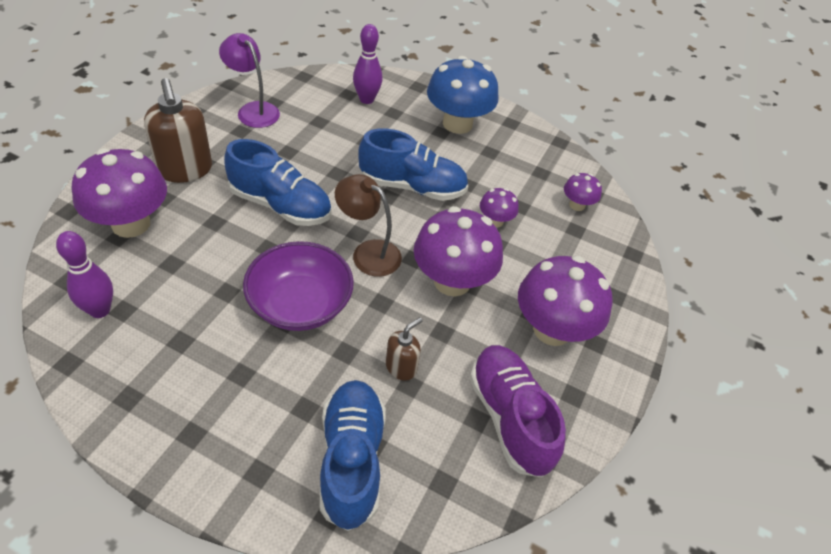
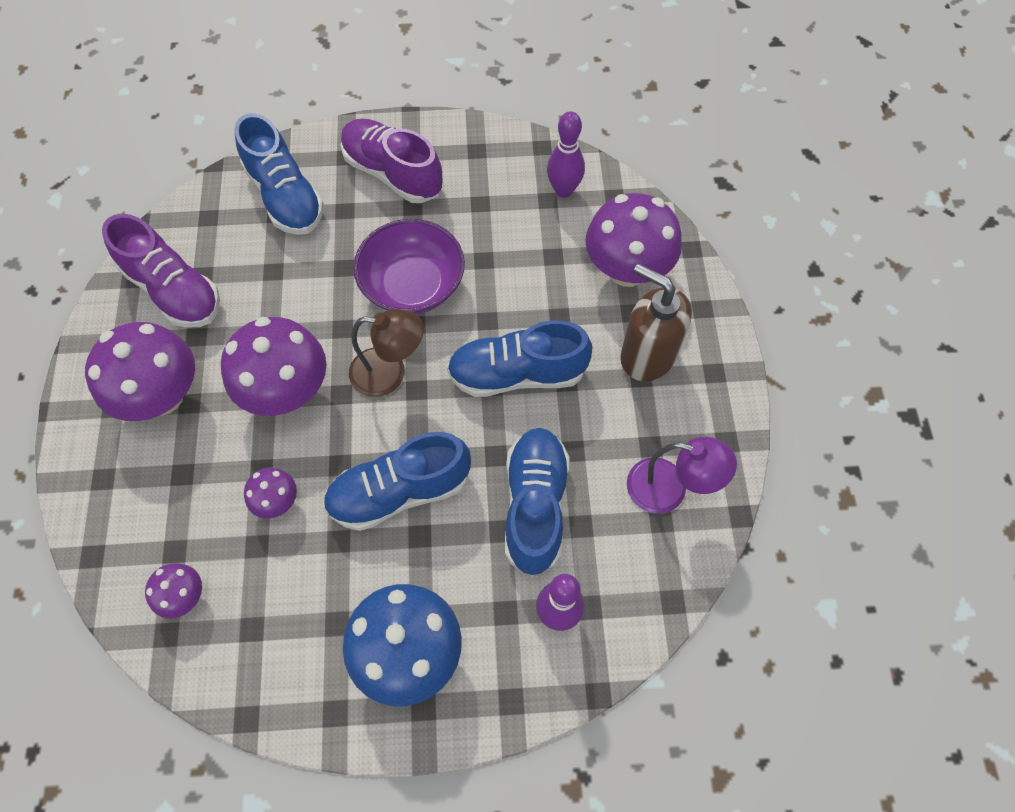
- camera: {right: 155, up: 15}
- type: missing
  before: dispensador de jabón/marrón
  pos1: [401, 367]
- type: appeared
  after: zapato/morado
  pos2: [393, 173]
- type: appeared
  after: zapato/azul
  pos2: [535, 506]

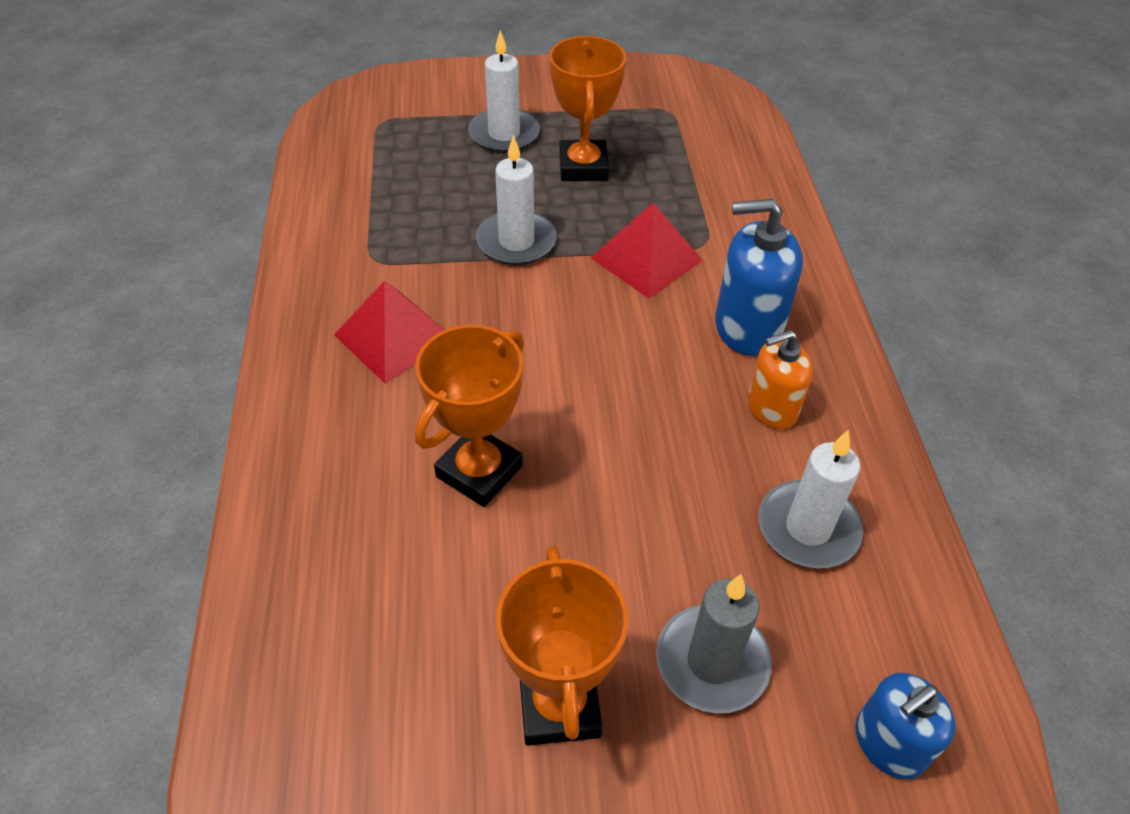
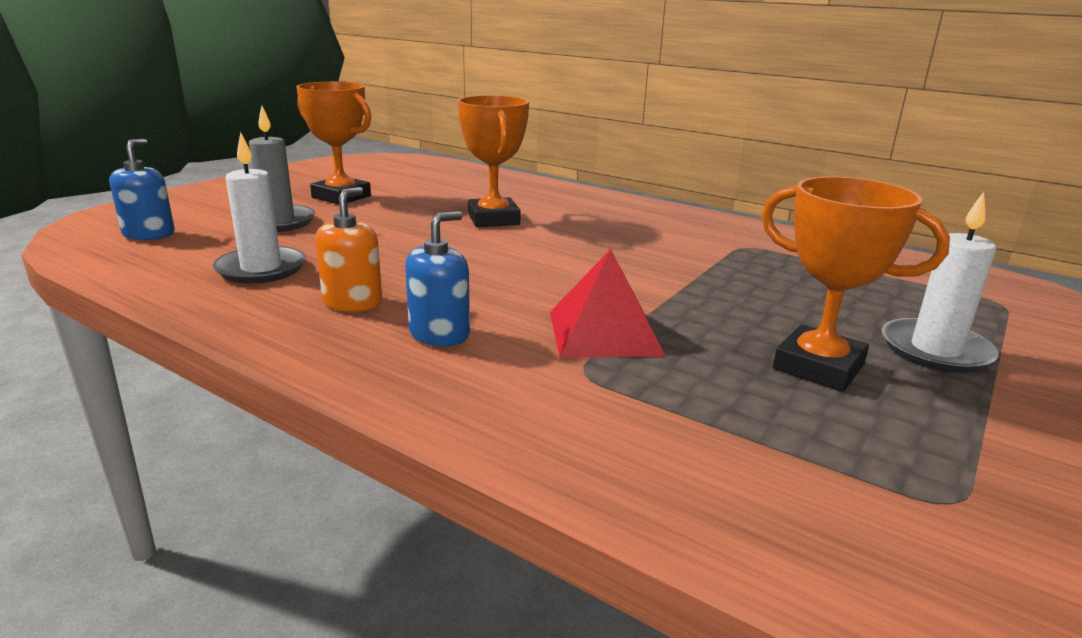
- camera: {right: 130, up: -25}
- type: missing
  before: pirámide/rojo
  pos1: [394, 337]
- type: missing
  before: vela/blanco
  pos1: [516, 242]
- type: size
  before: dispensador de jabón/azul
  pos1: [747, 327]
  pos2: [439, 334]
  scale: 0.66

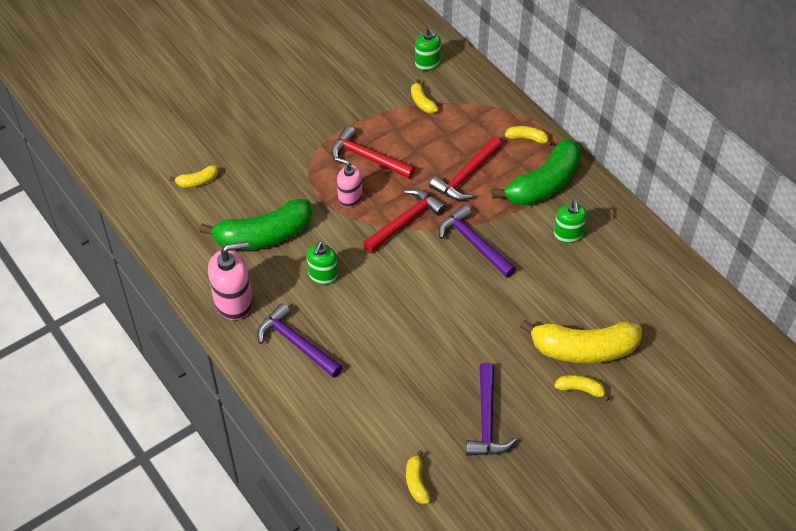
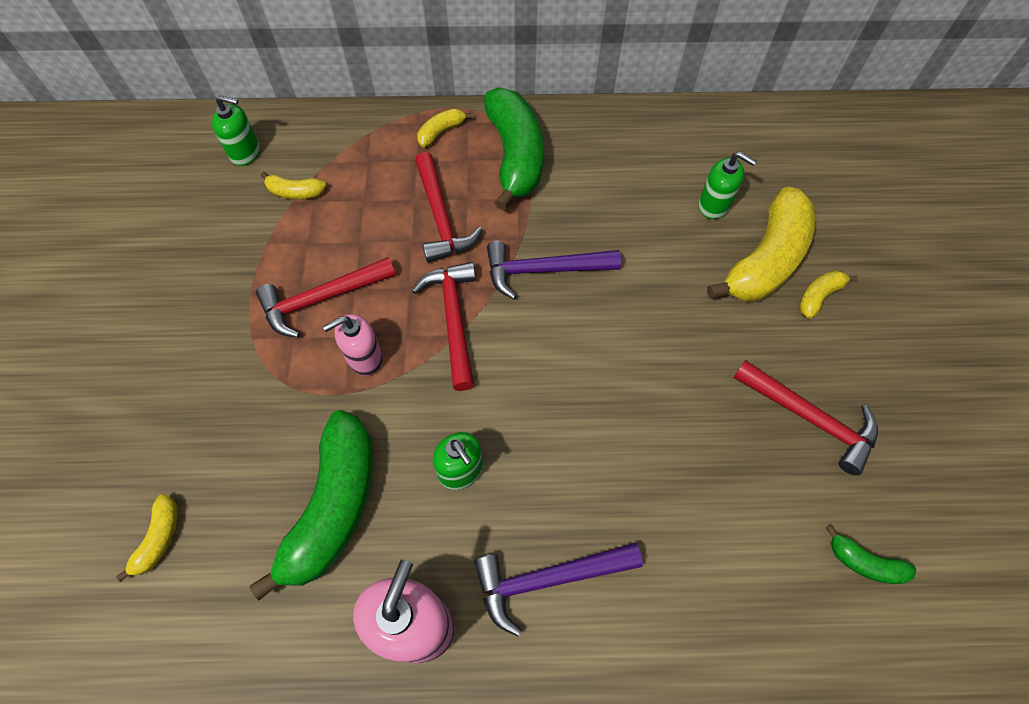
- camera: {right: -55, up: 10}
- type: relocated
  before: dispensador de jabón/verde
  pos1: [568, 234]
  pos2: [714, 205]
- type: colour
  before: plátano/amarillo
  after: plátano/verde
  pos1: [416, 482]
  pos2: [864, 562]
- type: colour
  before: martillo/morado
  after: martillo/rojo
  pos1: [487, 420]
  pos2: [810, 418]

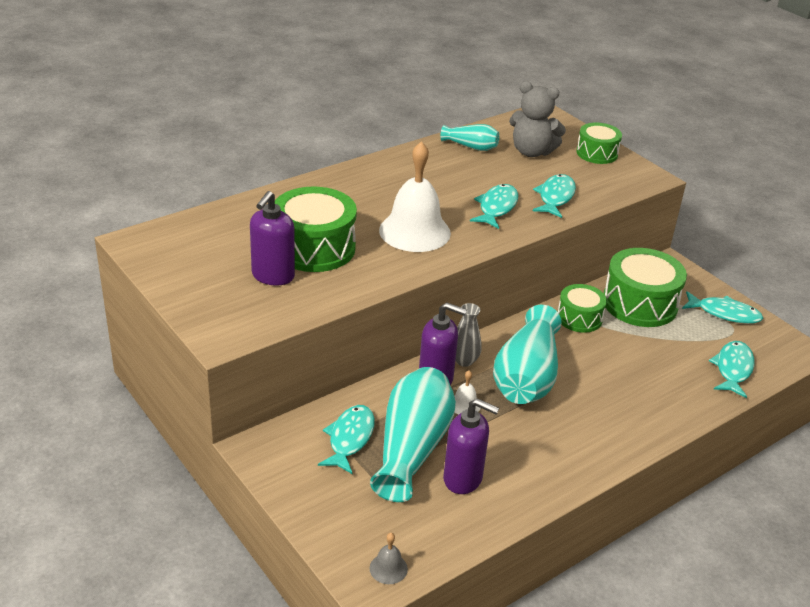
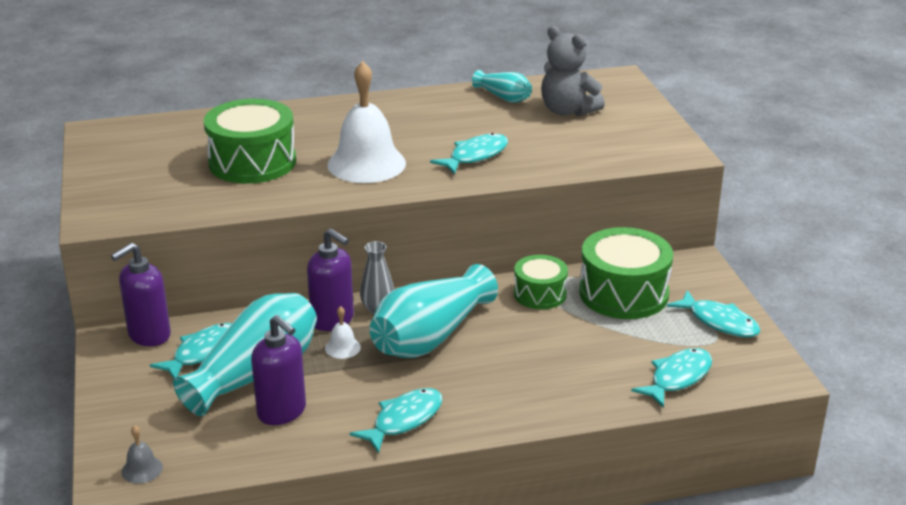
- camera: {right: 25, up: -5}
- type: missing
  before: tambor/verde
  pos1: [597, 153]
- type: relocated
  before: dispensador de jabón/morado
  pos1: [273, 276]
  pos2: [149, 335]
- type: relocated
  before: pez/turquesa
  pos1: [555, 197]
  pos2: [404, 420]

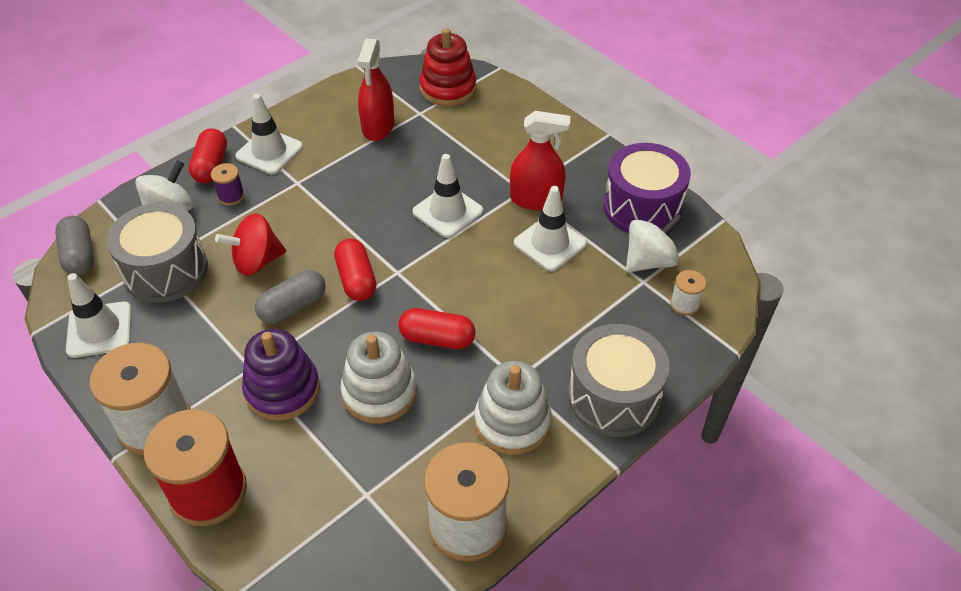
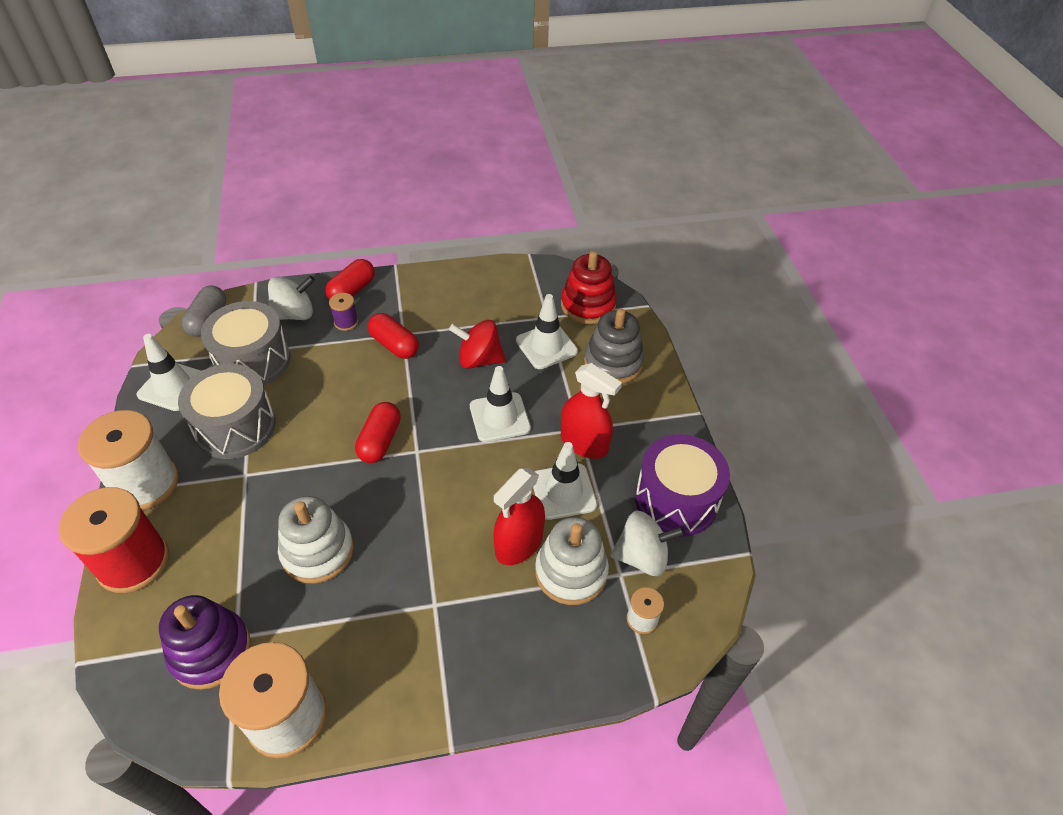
- camera: {right: 30, up: 0}
- type: missing
  before: cápsula/gris
  pos1: [293, 306]
- type: appeared
  after: juguete apilable/gris
  pos2: [613, 363]
- type: relocated
  before: peonza/rojo
  pos1: [257, 261]
  pos2: [479, 360]
- type: relocated
  before: cono de tráfico/blanco
  pos1: [269, 152]
  pos2: [546, 346]
- type: relocated
  before: juguete apilable/morado
  pos1: [282, 389]
  pos2: [211, 651]
- type: relocated
  before: pulverizador/rojo
  pos1: [378, 126]
  pos2: [519, 544]
- type: relocated
  before: cápsula/rojo
  pos1: [437, 338]
  pos2: [394, 345]
- type: relocated
  before: juguete apilable/blanco
  pos1: [512, 422]
  pos2: [571, 572]
- type: relocated
  before: tambor/gris
  pos1: [613, 397]
  pos2: [235, 427]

* [TASK DESCRIPTION]:
Which lines above contain the word "zapato"? Show each of them.

* [RESPONSE BOX]:
  after: zapato/morado
  after: zapato/azul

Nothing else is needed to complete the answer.